[Content revision data]
"""
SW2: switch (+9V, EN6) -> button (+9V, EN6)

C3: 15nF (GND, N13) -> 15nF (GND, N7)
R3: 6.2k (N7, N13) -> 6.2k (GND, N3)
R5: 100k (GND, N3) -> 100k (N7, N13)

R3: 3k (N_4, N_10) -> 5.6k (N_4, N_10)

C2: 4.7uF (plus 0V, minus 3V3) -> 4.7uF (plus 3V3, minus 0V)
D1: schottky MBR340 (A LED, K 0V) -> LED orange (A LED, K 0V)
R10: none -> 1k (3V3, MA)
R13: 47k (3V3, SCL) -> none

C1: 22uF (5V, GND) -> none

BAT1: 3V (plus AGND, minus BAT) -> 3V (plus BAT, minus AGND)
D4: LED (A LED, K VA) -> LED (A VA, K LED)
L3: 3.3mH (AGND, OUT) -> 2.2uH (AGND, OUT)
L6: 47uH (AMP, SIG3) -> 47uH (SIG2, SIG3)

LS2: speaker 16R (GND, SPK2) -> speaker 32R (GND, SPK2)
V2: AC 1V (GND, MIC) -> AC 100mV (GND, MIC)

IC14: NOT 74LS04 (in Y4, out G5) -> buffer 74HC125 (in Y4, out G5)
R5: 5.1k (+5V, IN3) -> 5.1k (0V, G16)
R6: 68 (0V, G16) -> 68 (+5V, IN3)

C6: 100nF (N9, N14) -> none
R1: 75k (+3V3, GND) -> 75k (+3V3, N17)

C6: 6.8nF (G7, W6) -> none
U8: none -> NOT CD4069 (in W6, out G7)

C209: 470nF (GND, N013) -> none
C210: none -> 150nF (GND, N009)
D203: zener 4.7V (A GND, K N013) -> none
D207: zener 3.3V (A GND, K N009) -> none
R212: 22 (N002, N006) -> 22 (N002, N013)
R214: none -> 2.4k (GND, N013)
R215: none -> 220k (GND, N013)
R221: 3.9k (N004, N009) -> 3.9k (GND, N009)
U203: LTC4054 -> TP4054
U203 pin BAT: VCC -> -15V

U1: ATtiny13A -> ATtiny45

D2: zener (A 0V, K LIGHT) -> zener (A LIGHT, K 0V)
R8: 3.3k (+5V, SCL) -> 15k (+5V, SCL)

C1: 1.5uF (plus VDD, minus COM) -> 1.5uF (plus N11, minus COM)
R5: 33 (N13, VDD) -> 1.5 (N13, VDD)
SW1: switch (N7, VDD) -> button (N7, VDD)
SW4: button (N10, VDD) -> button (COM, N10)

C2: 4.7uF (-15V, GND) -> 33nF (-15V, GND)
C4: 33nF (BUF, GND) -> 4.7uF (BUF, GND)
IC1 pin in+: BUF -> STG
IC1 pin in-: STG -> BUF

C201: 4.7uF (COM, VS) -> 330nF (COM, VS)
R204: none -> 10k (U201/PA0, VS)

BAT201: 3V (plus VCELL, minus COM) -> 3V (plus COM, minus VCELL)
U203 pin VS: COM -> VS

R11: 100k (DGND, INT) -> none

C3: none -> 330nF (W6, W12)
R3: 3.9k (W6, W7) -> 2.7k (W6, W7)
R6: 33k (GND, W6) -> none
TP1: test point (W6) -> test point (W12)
"""
◆ EXERCISE BRIEF ◆
Write out again, exactly as they appear above, the lines from the one containing "R11: 100k (DGND, INT) -> none" to the final line, and only those.

◆ SOLUTION ◆
R11: 100k (DGND, INT) -> none

C3: none -> 330nF (W6, W12)
R3: 3.9k (W6, W7) -> 2.7k (W6, W7)
R6: 33k (GND, W6) -> none
TP1: test point (W6) -> test point (W12)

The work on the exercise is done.